## Information provided
↓↓↓

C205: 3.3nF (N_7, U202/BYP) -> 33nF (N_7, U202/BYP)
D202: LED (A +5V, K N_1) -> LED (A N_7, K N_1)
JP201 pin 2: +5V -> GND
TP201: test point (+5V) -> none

↑↑↑
↓↓↓

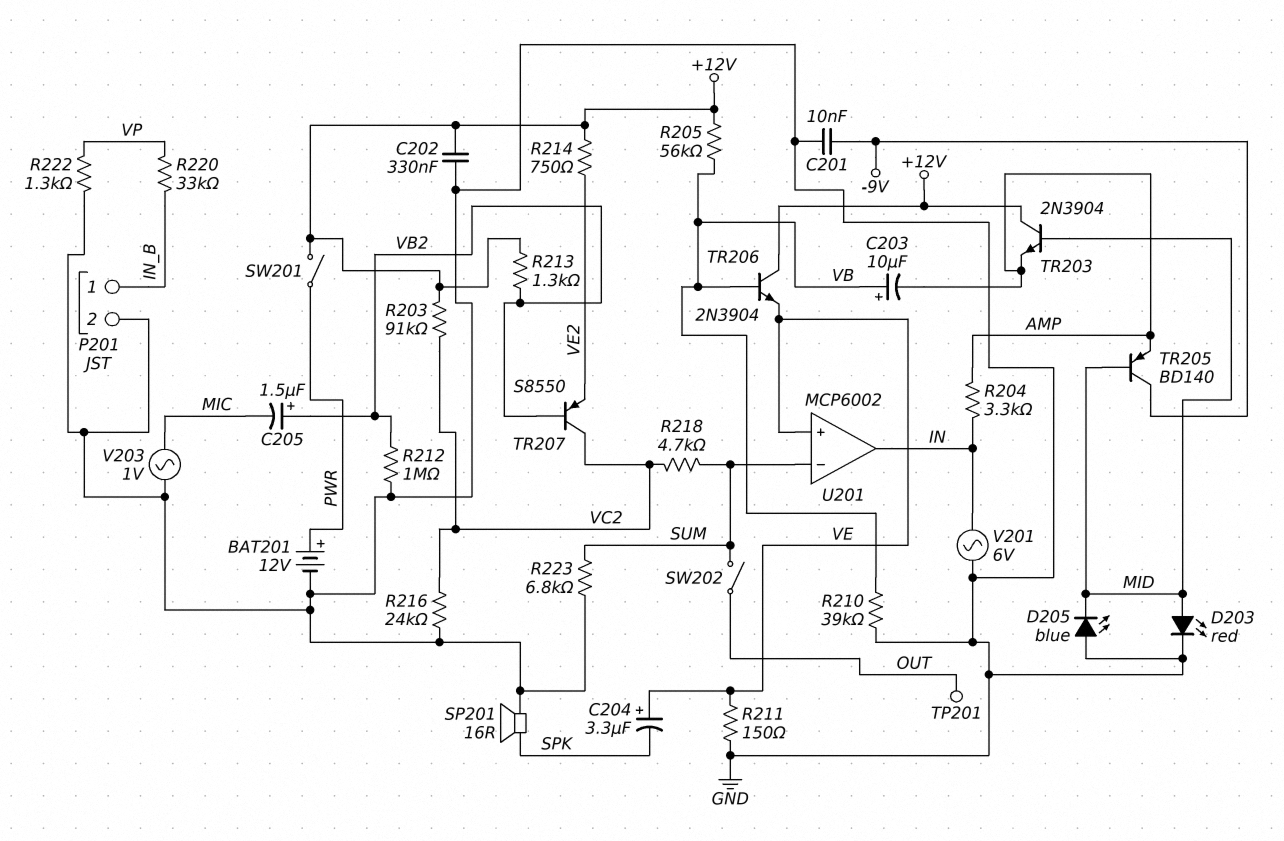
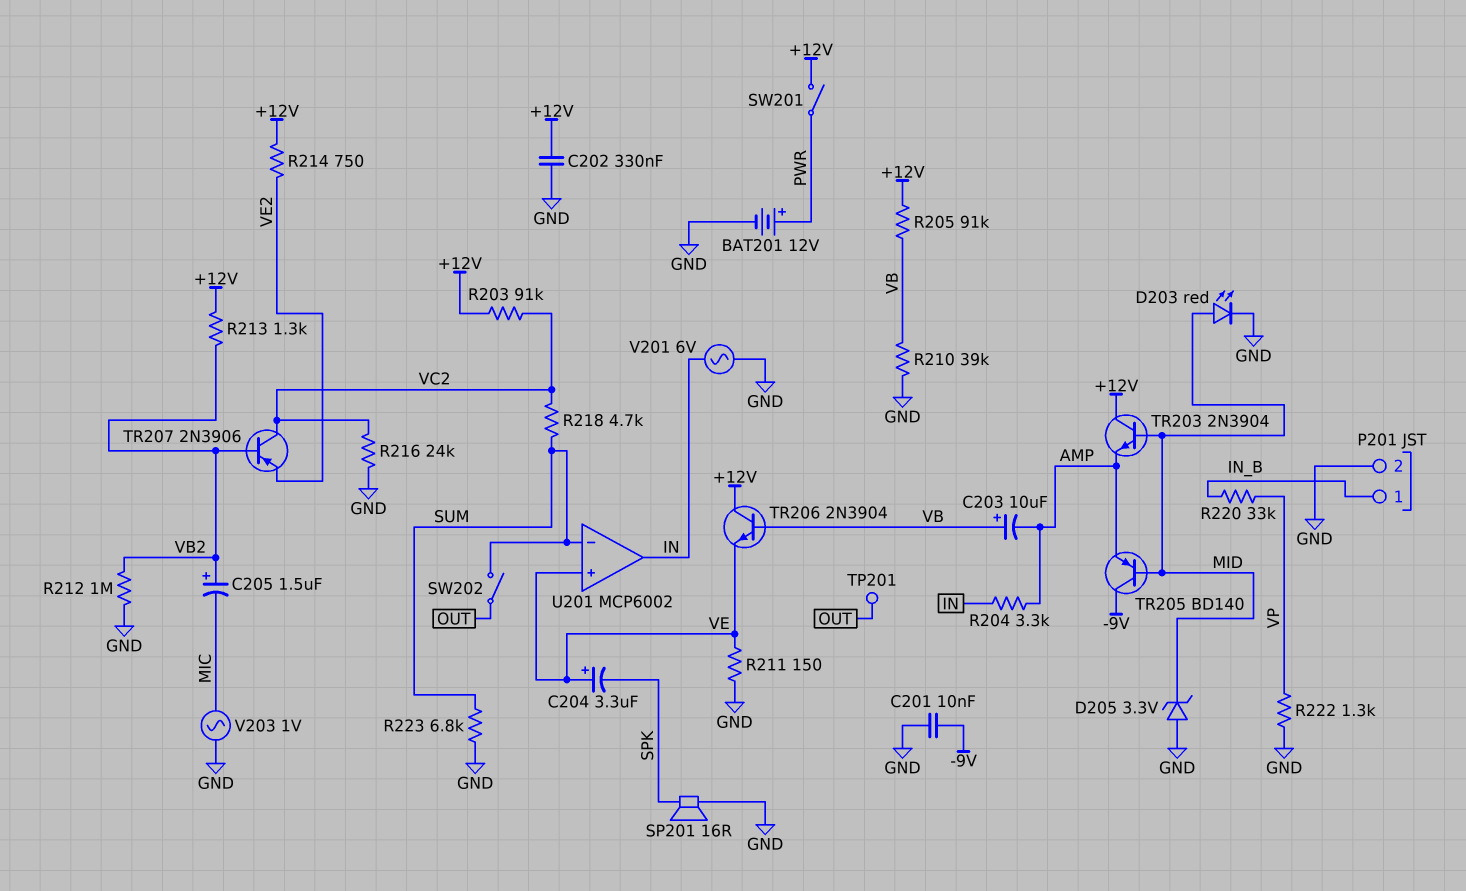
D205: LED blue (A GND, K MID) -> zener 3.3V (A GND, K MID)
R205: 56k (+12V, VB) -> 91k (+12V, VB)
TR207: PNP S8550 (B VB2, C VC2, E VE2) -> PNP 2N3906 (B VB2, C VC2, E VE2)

↑↑↑

## Exercise description
From the listing above, return the lines starting at the one with "D202: LED (A" and ending at the one with "TP201: test point (+5V) -> none", both kept, exactly as they appear and nothing more.

## Worked solution
D202: LED (A +5V, K N_1) -> LED (A N_7, K N_1)
JP201 pin 2: +5V -> GND
TP201: test point (+5V) -> none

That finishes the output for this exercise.